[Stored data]

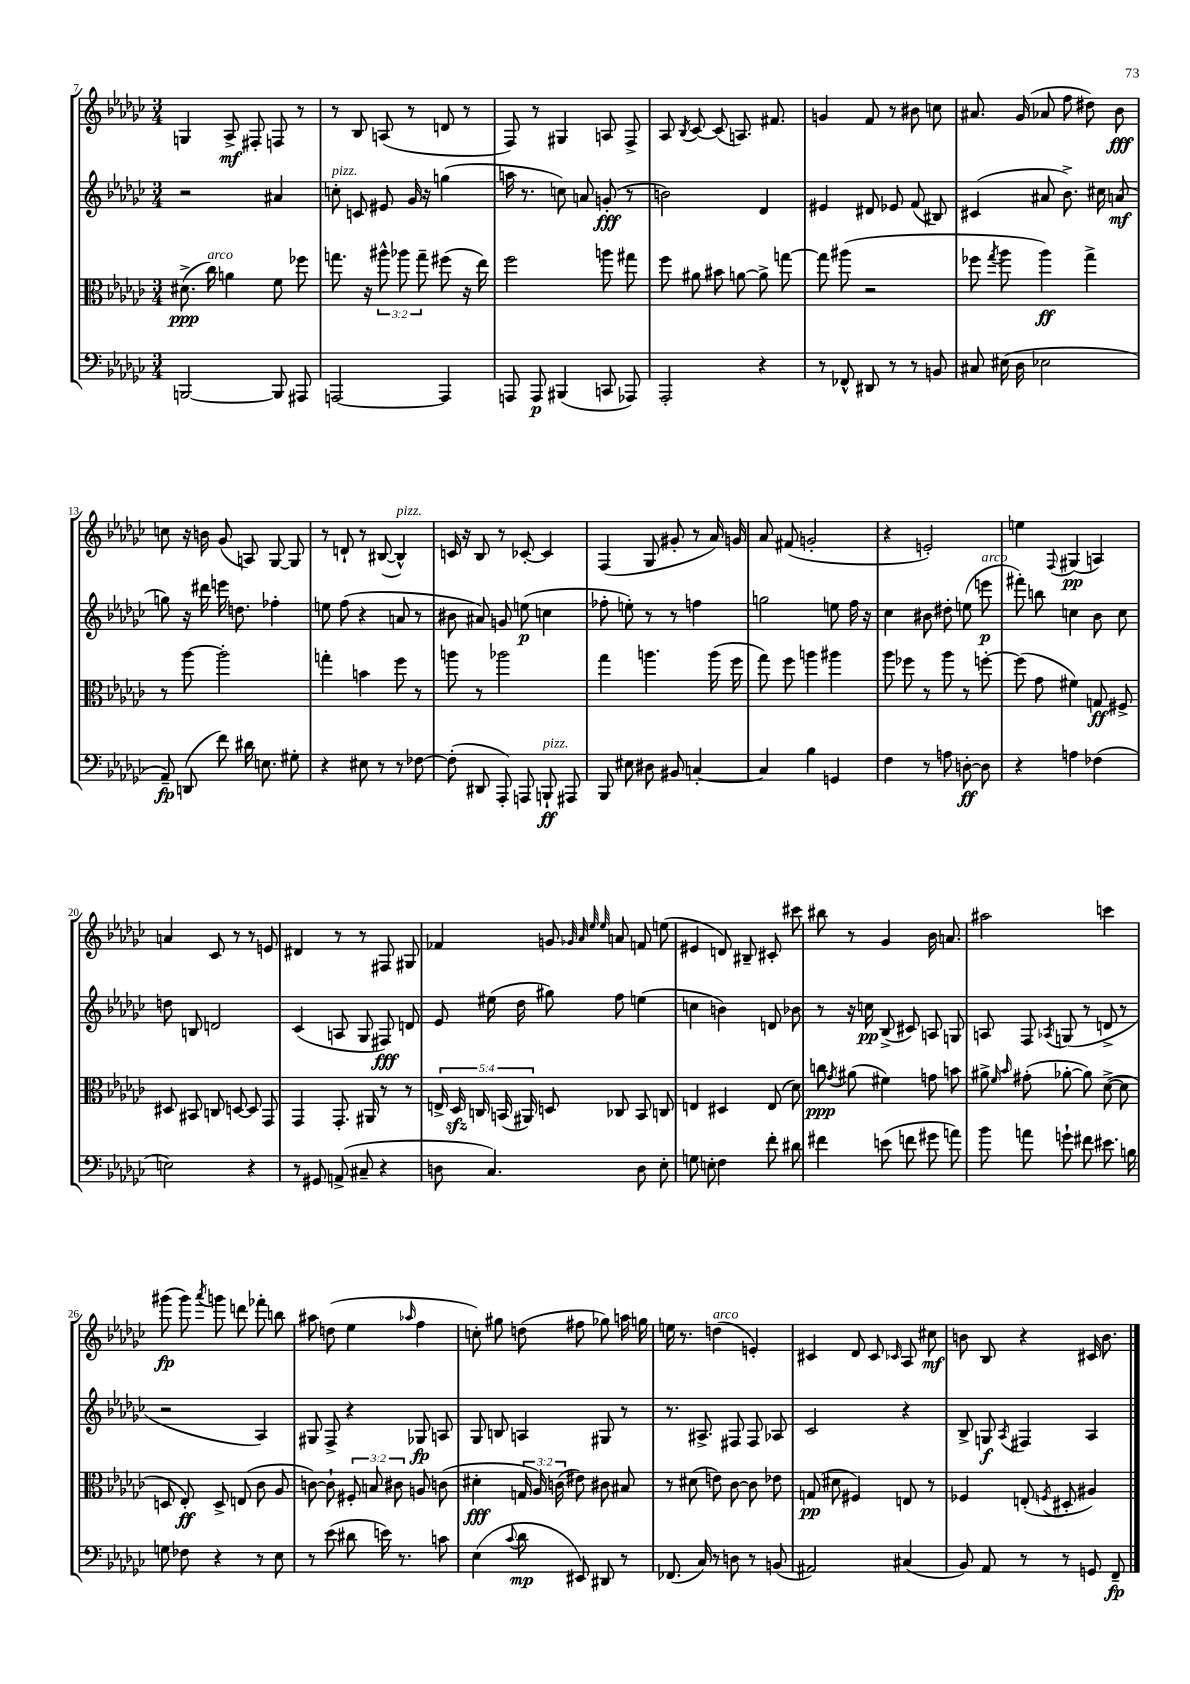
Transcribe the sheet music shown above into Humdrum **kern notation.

**kern	**dynam	**kern	**dynam	**kern	**dynam	**kern	**dynam
*part4	*part4	*part3	*part3	*part2	*part2	*part1	*part1
*staff4	*staff4	*staff3	*staff3	*staff2	*staff2	*staff1	*staff1
*clefF4	*	*clefC3	*	*clefG2	*	*clefG2	*
*k[b-e-a-d-g-c-]	*	*k[b-e-a-d-g-c-]	*	*k[b-e-a-d-g-c-]	*	*k[b-e-a-d-g-c-]	*
*M3/4	*	*M3/4	*	*M3/4	*	*M3/4	*
=7	=7	=7	=7	=7	=7	=7	=7
[2BBBn/	.	(8.d#X^\	ppp	2r	.	4Gn/	.
!	!	!LO:TX:a:i:t=arco	!	!	!	!	!
.	.	16cc-\)	.	.	.	.	.
.	.	4an\	.	.	.	8A-^/	mf
.	.	.	.	.	.	8F#X'/	.
8BBB/]	.	8f\	.	4a#X/	.	8Fn/	.
8AAA#X/	.	8ff-X\	.	.	.	8r	.
=8	=8	=8	=8	=8	=8	=8	=8
!	!	!	!	!LO:TX:a:i:t=pizz.	!	!	!
[2AAAn/	.	8.ggn\	.	8ccn'\	.	8r	.
.	.	.	.	8cn/	.	8B-/	.
.	.	16r	.	.	.	.	.
.	.	12aa#X^^\	.	8e#X/	.	(8An/	.
.	.	12aa-X\	.	.	.	.	.
.	.	.	.	16g-/	.	8r	.
.	.	12gg~\	.	.	.	.	.
.	.	.	.	16r	.	.	.
4AAA/]	.	(8ff#X\	.	(4ggn\	.	8dn/	.
.	.	16r	.	.	.	8r	.
.	.	16ee-\)	.	.	.	.	.
=9	=9	=9	=9	=9	=9	=9	=9
8AAAn/	.	2ff\	.	16aan\	.	8F/)	.
.	.	.	.	8.r	.	.	.
8AAA/	p	.	.	.	.	8r	.
(4BBB#X/	.	.	.	8ccn\)	.	4G#X/	.
.	.	.	.	8an/	.	.	.
8CCn/	.	8aan\	.	(8gn'/	fff	8An/	.
8AAA-X/)	.	8gg#X\	.	8r	.	8F^/	.
=10	=10	=10	=10	=10	=10	=10	=10
2AAA-'/	.	8ff\	.	2bn\)	.	8A-/	.
.	.	.	.	.	.	8qB-/	.
.	.	8a#X\	.	.	.	[8c-/	.
.	.	8b#X\	.	.	.	(8c-/]	.
.	.	[8an\	.	.	.	8.An/)	.
4r	.	8a^\]	.	4d-/	.	.	.
.	.	.	.	.	.	8.f#X/	.
.	.	[8ggn\	.	.	.	.	.
=11	=11	=11	=11	=11	=11	=11	=11
8r	.	8gg\]	.	4e#X/	.	4gn/	.
8FF-X^^/	.	(8aa#X\	.	.	.	.	.
8DD#X/	.	2r	.	8d#X/	.	8f/	.
8r	.	.	.	8e-X/	.	8r	.
8r	.	.	.	(8f/	.	8b#X\	.
8BBn/	.	.	.	8B#X/)	.	8ccn\	.
=12	=12	=12	=12	=12	=12	=12	=12
8C#X/	.	8ff-X\	.	(4c#X/	.	8.a#X/	.
.	.	8qgg-/	.	.	.	.	.
(16E#X\	.	8aa-\	.	.	.	.	.
16D-\	.	.	.	.	.	(16g-/	.
2E-X\	.	4aa-\)	ff	8a#X/	.	8a-X/	.
.	.	.	.	8.b-^\)	.	8ff\	.
.	.	4gg-^\	.	.	.	8dd#X\)	.
.	.	.	.	16cc#X\	.	.	.
.	.	.	.	(8an/	mf	8b-\	fff
!!LO:LB:g=z
=13	=13	=13	=13	=13	=13	=13	=13
8AA-~/)	fp	8r	.	8ggn\)	.	8ccn\	.
(8DDn/	.	[8aa-\	.	16r	.	16r	.
.	.	.	.	16ddd#X\	.	16bn\	.
8f\)	.	2aa-'\]	.	16eeen\	.	(8g-/	.
.	.	.	.	8.ddn\	.	.	.
16d#X\	.	.	.	.	.	8An/)	.
8.En\	.	.	.	.	.	.	.
.	.	.	.	4ff-X'\	.	[8G-/	.
8G#X'\	.	.	.	.	.	8G-/]	.
=14	=14	=14	=14	=14	=14	=14	=14
4r	.	4ggn'\	.	8een\	.	8r	.
.	.	.	.	(8ff\	.	8dn`/	.
8E#X\	.	4bn\	.	4r	.	8r	.
8r	.	.	.	.	.	([8B#X/	.
!	!	!	!	!	!	!LO:TX:a:i:t=pizz.	!
8r	.	8ff\	.	8an/	.	4B#^^/])	.
[8F-X\	.	8r	.	8r	.	.	.
=15	=15	=15	=15	=15	=15	=15	=15
(8F-'\]	.	8aan\	.	8b#X\	.	16cn/	.
.	.	.	.	.	.	16r	.
8DD#X/	.	8r	.	8a#X/)	.	8B-/	.
8AAA-'/)	.	2aa-X\	.	8gn/	.	8r	.
8AAAn/	.	.	.	(8een\	p	[8c-X'/	.
!LO:TX:a:i:t=pizz.	!	!	!	!	!	!	!
8BBBn`/	ff	.	.	4ccn\	.	4c-/]	.
8AAA#X/	.	.	.	.	.	.	.
=16	=16	=16	=16	=16	=16	=16	=16
8BBB-/	.	4gg-\	.	8ff-X'\	.	(4F/	.
8E#X\	.	.	.	8een'\)	.	.	.
8D#X\	.	4.aan\	.	8r	.	8G-/	.
8BB#X/	.	.	.	8r	.	8g#X'/	.
[4Cn'/	.	.	.	4ffn\	.	8r	.
.	.	(16aa\	.	.	.	16a-/)	.
.	.	16ff\	.	.	.	16gn/	.
=17	=17	=17	=17	=17	=17	=17	=17
4C/]	.	8gg-\)	.	2ggn\	.	8a-/	.
.	.	8ff\	.	.	.	(8f#X/	.
4B-\	.	4aan\	.	.	.	2gn'/	.
4GGn/	.	4aa#X\	.	8een\	.	.	.
.	.	.	.	16ff\	.	.	.
.	.	.	.	16r	.	.	.
=18	=18	=18	=18	=18	=18	=18	=18
4F\	.	8aa-\	.	4cc-\	.	4r	.
.	.	8ff-X\	.	.	.	.	.
8r	.	8r	.	8b#X\	.	2en'/)	.
8An\	.	8aa-\	.	8dd#X'\	.	.	.
[8Dn'\	ff	8r	.	(8een\	.	.	.
!	!	!	!	!LO:TX:a:i:t=arco	!	!	!
8D\]	.	[8ffn'\	.	8eeen\	p	.	.
=19	=19	=19	=19	=19	=19	=19	=19
4r	.	(8ff\]	.	8fff#X'\)	.	4een\	.
.	.	8g-\	.	8bbn\	.	.	.
.	.	.	.	.	.	8qqF/	.
4An\	.	4f#X\)	.	4ccn\	.	(4G#X/	pp
(4F-X\	.	8Gn/	ff	8b-\	.	4An/)	.
.	.	8F#X^/	.	8cc\	.	.	.
!!LO:LB:g=z
=20	=20	=20	=20	=20	=20	=20	=20
2En\)	.	8D#X/	.	8ddn\	.	4an/	.
.	.	8BB#X/	.	8Bn/	.	.	.
.	.	8Cn/	.	2dn/	.	8c-/	.
.	.	[8Dn/	.	.	.	8r	.
4r	.	8D/]	.	.	.	8r	.
.	.	8GG-/	.	.	.	8en/	.
=21	=21	=21	=21	=21	=21	=21	=21
8r	.	4GG-/	.	(4c-/	.	4d#X/	.
8GG#X/	.	.	.	.	.	.	.
(8AAn^/	.	8.GG-'/	.	8An/	.	8r	.
8C#X~/	.	.	.	8G-/	.	8r	.
.	.	16AA#X/	.	.	.	.	.
4r	.	8r	.	8F#X/)	fff	8F#X/	.
.	.	8r	.	8dn/	.	8G#X/	.
=22	=22	=22	=22	=22	=22	=22	=22
8Dn\	.	20En^/	.	8e-/	.	4f-X/	.
.	.	20D-zz/	.	.	.	.	.
.	.	20Cn/	.	.	.	.	.
4.C-/)	.	.	.	(16ee#X\	.	.	.
.	.	(20BBn/	.	.	.	.	.
.	.	.	.	16dd-\	.	.	.
.	.	20AA#X/)	.	.	.	.	.
.	.	8Dn/	.	8gg#X\)	.	8gn/	.
.	.	.	.	.	.	32qqg-X/	.
.	.	.	.	.	.	32qqa-/	.
.	.	.	.	.	.	32qqee-/	.
.	.	.	.	.	.	32qqee-/	.
.	.	8C-X/	.	8ff\	.	8an/	.
8D\	.	8BB/	.	(4een\	.	8fn/	.
8E-'\	.	8Cn/	.	.	.	(8een\	.
=23	=23	=23	=23	=23	=23	=23	=23
8Gn\	.	4En/	.	4ccn\	.	4e#X/	.
8En'\	.	.	.	.	.	.	.
4F\	.	4D#X/	.	4bn\)	.	8dn/)	.
.	.	.	.	.	.	8B#X~/	.
8f'\	.	(8E/	.	8dn/	.	8c#X'/	.
8d#X\	.	8d-\)	.	8b-X\	.	8ccc#X\	.
=24	=24	=24	=24	=24	=24	=24	=24
4f#X\	.	8ccn\	ppp	8r	.	8bb#X\	.
.	.	8qg-/	.	.	.	.	.
.	.	(8a#X\	.	16r	.	8r	.
.	.	.	.	16ccn\	pp	.	.
(8en\	.	4f#X\)	.	(8B-^/	.	4g-/	.
8fn\	.	.	.	8c#X/)	.	.	.
8g#X\	.	8gn\	.	8An/	.	16b-\	.
.	.	.	.	.	.	8.an/	.
8an\)	.	8bn\	.	8Gn/	.	.	.
=25	=25	=25	=25	=25	=25	=25	=25
8b-\	.	8a#X^\	.	8An/	.	2aa#X\	.
.	.	16qqf/	.	.	.	.	.
.	.	16qqb-/	.	.	.	.	.
8an\	.	(8g#X'\	.	8F/	.	.	.
.	.	.	.	8qA-X/	.	.	.
8gn`\	.	[8a-X'\	.	(8Gn/	.	.	.
8f#X\	.	8a-\])	.	8r	.	.	.
8.e#X\	.	([8d-^\	.	8dn^/	.	4cccn\	.
.	.	8d-\]	.	8r	.	.	.
16Bn\	.	.	.	.	.	.	.
!!LO:LB:g=z
=26	=26	=26	=26	=26	=26	=26	=26
8Gn\	.	8Dn/	.	2r	.	(8ggg#X\	fp
8F-X\	.	8E-'/)	ff	.	.	8ggg#\)	.
.	.	.	.	.	.	8qaaa-/	.
4r	.	8D^/	.	.	.	8gggn\	.
.	.	(8En/	.	.	.	8dddn\	.
8r	.	8c-\	.	4A-/)	.	8fff-X'\	.
8E-\	.	8A-/	.	.	.	8bbn\	.
=27	=27	=27	=27	=27	=27	=27	=27
8r	.	[8cn\)	.	8G#X/	.	8aa#X\	.
(8e-\	.	8c`\]	.	8F^/	.	(8ddn\	.
8d#X\	.	12F#X'/	.	4r	.	4ee-\	.
.	.	12Bn/	.	.	.	.	.
16en\)	.	.	.	.	.	.	.
.	.	12c#X\	.	.	.	.	.
8.r	.	.	.	.	.	.	.
.	.	.	.	.	.	16qqaa-X/	.
.	.	8An/	.	8G-X/	fp	4ff\	.
8cn\	.	(8cn\	.	8An/	.	.	.
=28	=28	=28	=28	=28	=28	=28	=28
(4E-\	.	4d#X'\	fff	8G-/	.	8ccn'\)	.
.	.	.	.	8Bn/	.	8gg#X\	.
8qqc-/	.	.	.	.	.	.	.
8d-\	mp	24Gn/	.	4An/	.	(8ddn\	.
.	.	24A-/)	.	.	.	.	.
.	.	(24cn\	.	.	.	.	.
8EE#X/)	.	8e#X\)	.	.	.	8ff#X\	.
8DD#X/	.	8c#X\	.	8G#X/	.	8gg-X\)	.
8r	.	8B#X/	.	8r	.	16aan\	.
.	.	.	.	.	.	16ggn\	.
=29	=29	=29	=29	=29	=29	=29	=29
(8.FF-X/	.	8r	.	8.r	.	16een\	.
.	.	.	.	.	.	8.r	.
.	.	(8d#X\	.	.	.	.	.
16C-/)	.	.	.	8.A#X^/	.	.	.
!	!	!	!	!	!	!LO:TX:a:i:t=arco	!
8r	.	8en\)	.	.	.	(4ddn\	.
8Dn\	.	[8c-\	.	8F#X/	.	.	.
8r	.	8c-\]	.	8F#/	.	4en'/)	.
(8BBn/	.	8e-X\	.	8A-X/	.	.	.
=30	=30	=30	=30	=30	=30	=30	=30
2AA#X/)	.	(8Gn/	pp	2c-/	.	4c#X/	.
.	.	8d#X\	.	.	.	.	.
.	.	4F#X/)	.	.	.	8d-/	.
.	.	.	.	.	.	8c#/	.
.	.	.	.	.	.	16qqc-X/	.
(4C#X/	.	8En/	.	4r	.	8A-/	.
.	.	8r	.	.	.	8cc#X\	mf
=31	=31	=31	=31	=31	=31	=31	=31
8BB-/)	.	4F-X/	.	8B-^/	.	8bn\	.
8AA-/	.	.	.	8Gn/	f	8B-/	.
.	.	.	.	8qA-/	.	.	.
8r	.	(8En'/	.	4F#X/	.	4r	.
.	.	8qFn/	.	.	.	.	.
8r	.	8D#X'/	.	.	.	.	.
8GGn/	.	4A#X/)	.	4A-/	.	16c#X/	.
.	.	.	.	.	.	8.b\	.
8FF~/	fp	.	.	.	.	.	.
==	==	==	==	==	==	==	==
*-	*-	*-	*-	*-	*-	*-	*-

__WHAT THE EXERCISE ASKS__.
From the items above, pull out every line containing the string "pizz" and copy each one unchanged.

__ANSWER TO THE TASK__.
!	!	!	!	!LO:TX:a:i:t=pizz.	!	!	!
!	!	!	!	!	!	!LO:TX:a:i:t=pizz.	!
!LO:TX:a:i:t=pizz.	!	!	!	!	!	!	!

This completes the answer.